What this task involves => Below are records; reproduce exactly the lines from the one that has "BUZZER pin GND: GND -> 5V" through the one that has "TFT1 pin RES: D10 -> D4", ends included, and nothing more.

Given information =>
%%

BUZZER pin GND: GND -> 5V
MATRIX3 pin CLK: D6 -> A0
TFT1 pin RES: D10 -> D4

%%
%%

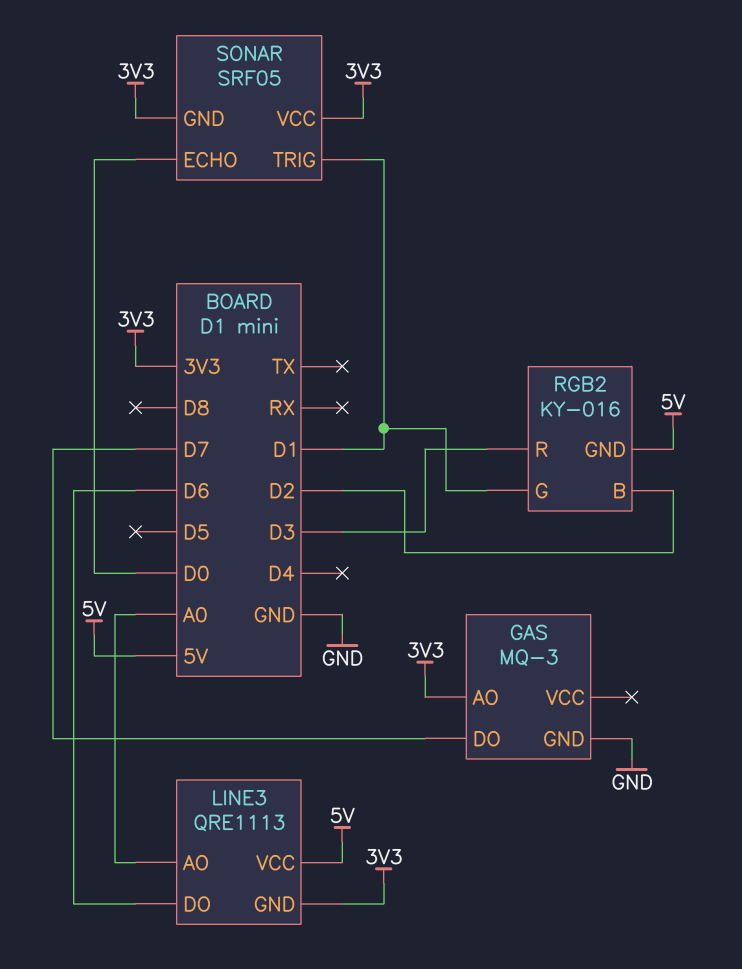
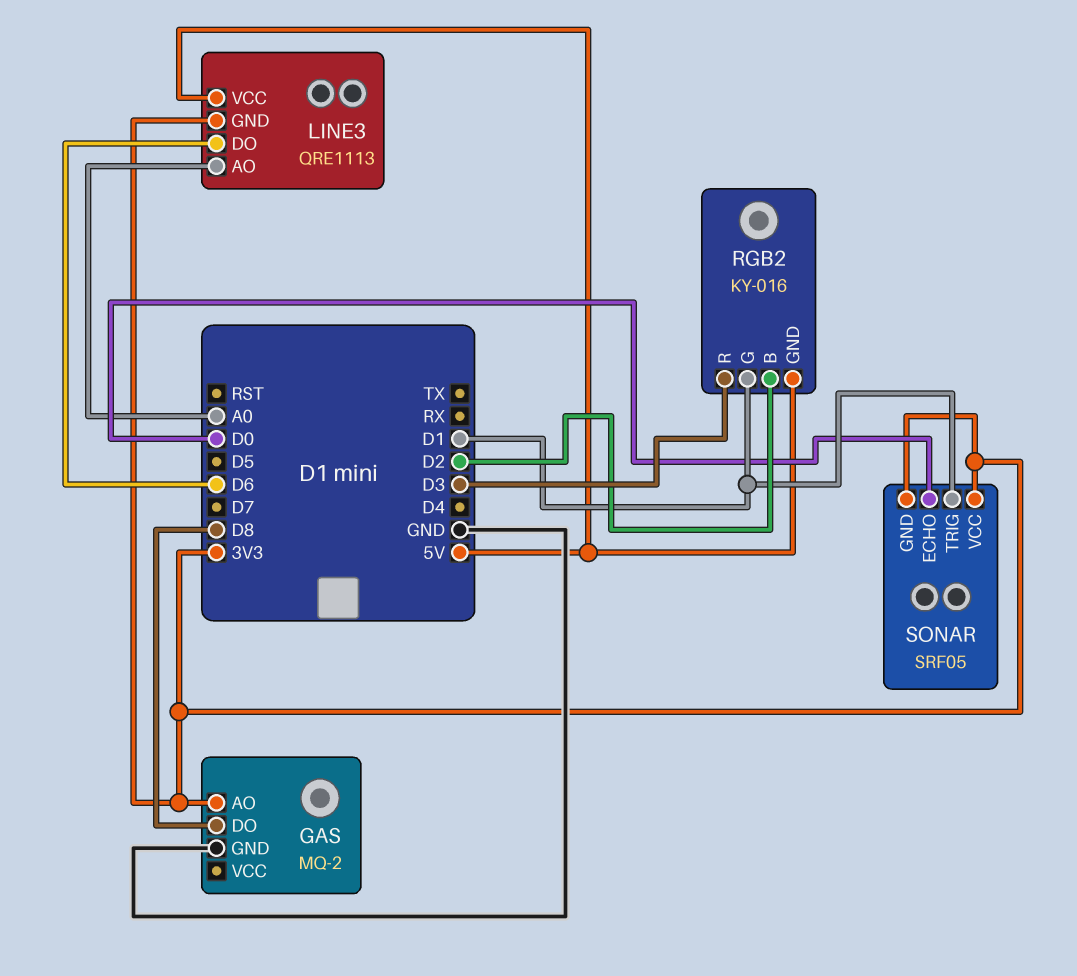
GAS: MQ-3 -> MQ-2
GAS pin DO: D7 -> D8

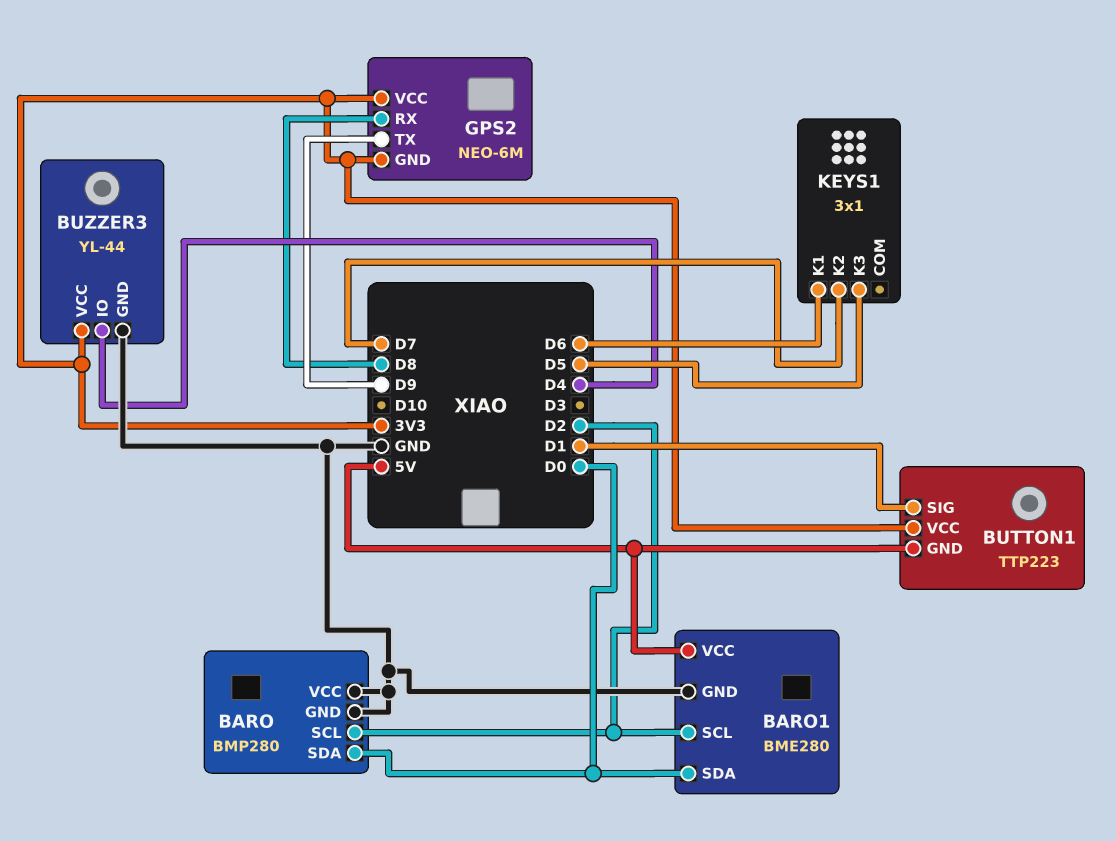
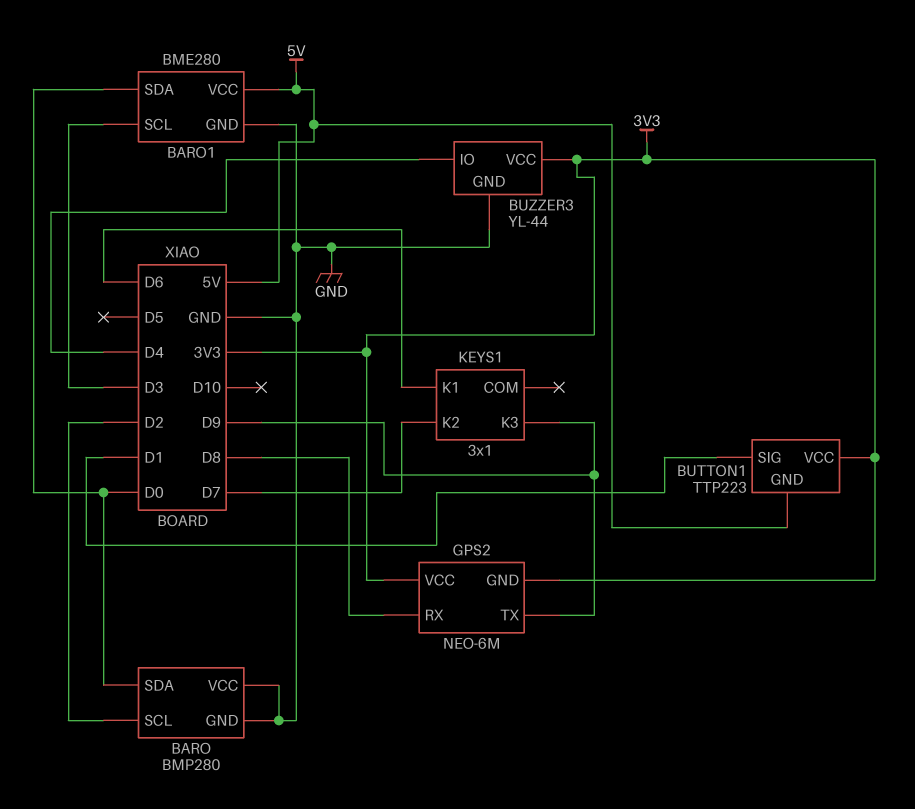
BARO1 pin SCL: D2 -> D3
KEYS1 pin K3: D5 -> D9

%%

Task result =>
BUZZER pin GND: GND -> 5V
MATRIX3 pin CLK: D6 -> A0
TFT1 pin RES: D10 -> D4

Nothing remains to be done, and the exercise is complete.